BEGIN Information

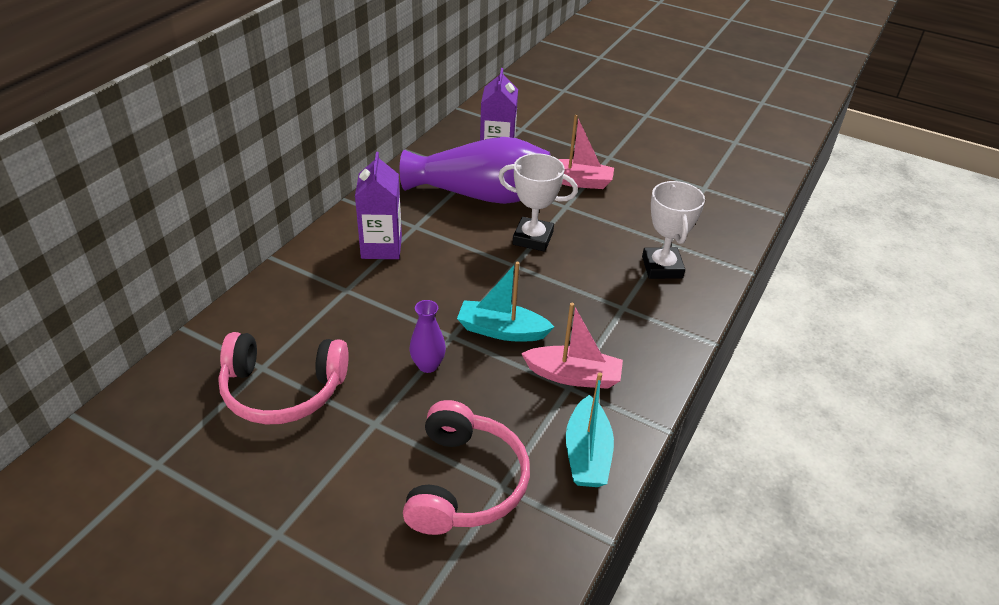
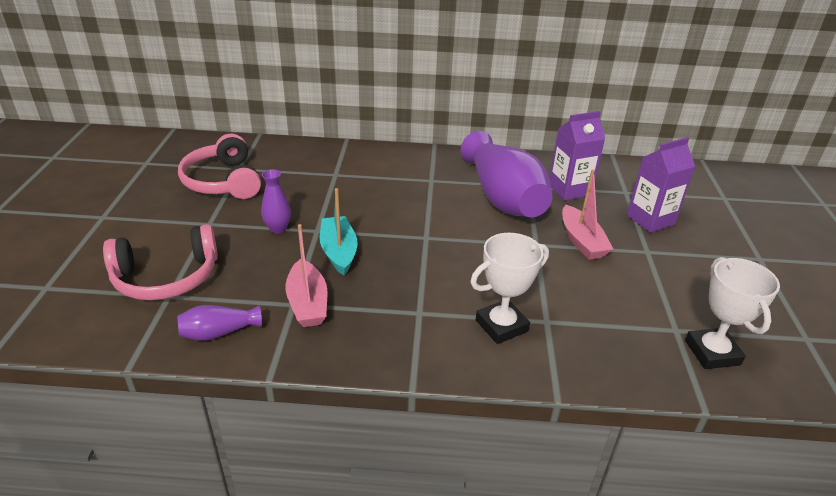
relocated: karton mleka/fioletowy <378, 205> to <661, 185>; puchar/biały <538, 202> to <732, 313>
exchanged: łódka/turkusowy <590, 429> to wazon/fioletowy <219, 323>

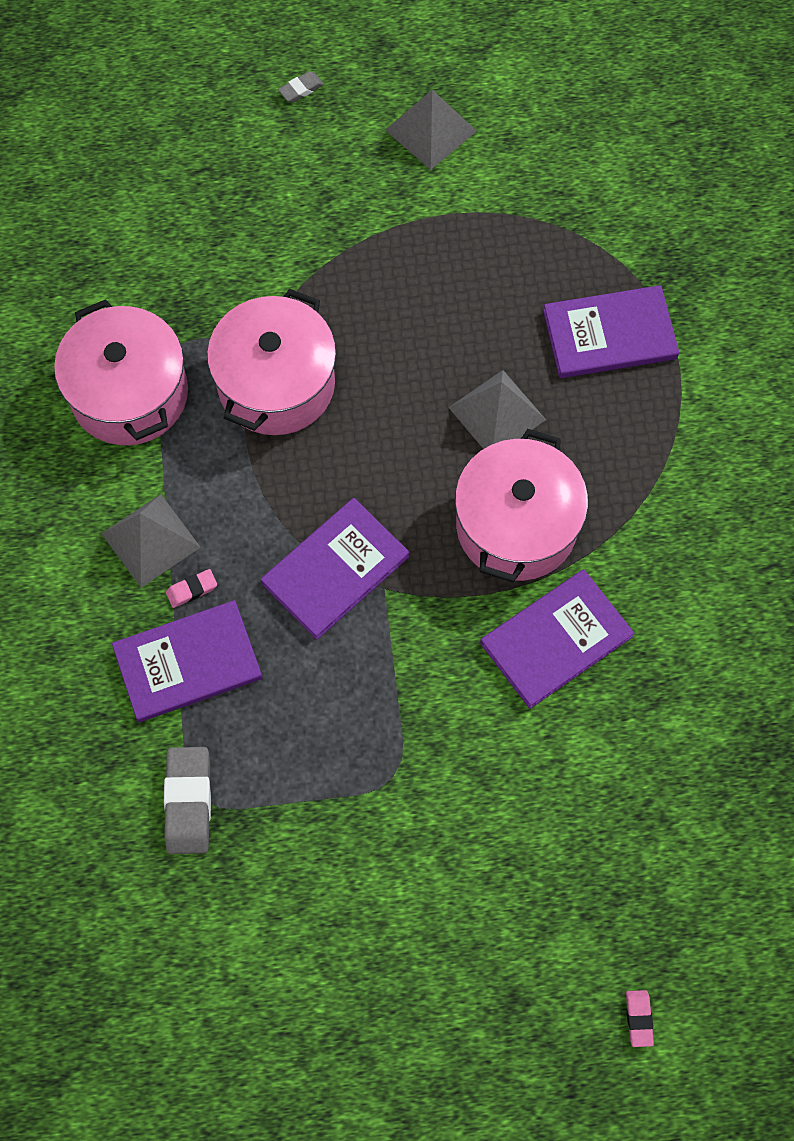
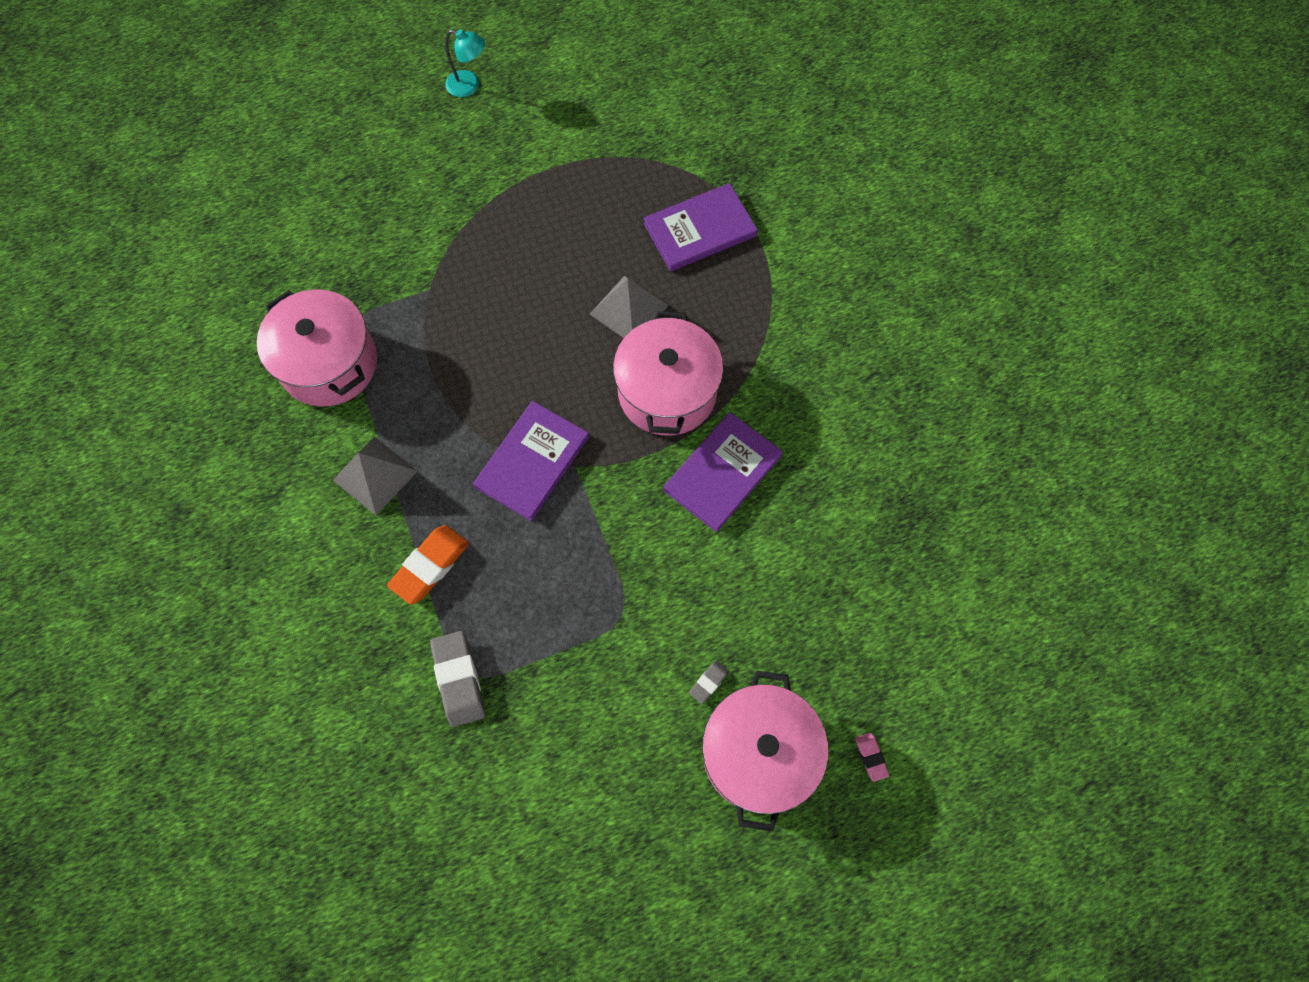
missing: piramida/szary <430, 130>; gumka do mazania/różowy <191, 588>
appeared: lampka/turkusowy <465, 63>
relocated: gumka do mazania/szary <301, 87> to <709, 682>; garnek/różowy <271, 362> to <765, 750>
exchanged: książka/fioletowy <187, 661> to gumka do mazania/pomarańczowy <428, 565>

END Information

## Instructions for the task:
Copy the data word for word. Pictures do not go in the copy.

## Task answer:
relocated: karton mleka/fioletowy <378, 205> to <661, 185>; puchar/biały <538, 202> to <732, 313>
exchanged: łódka/turkusowy <590, 429> to wazon/fioletowy <219, 323>

missing: piramida/szary <430, 130>; gumka do mazania/różowy <191, 588>
appeared: lampka/turkusowy <465, 63>
relocated: gumka do mazania/szary <301, 87> to <709, 682>; garnek/różowy <271, 362> to <765, 750>
exchanged: książka/fioletowy <187, 661> to gumka do mazania/pomarańczowy <428, 565>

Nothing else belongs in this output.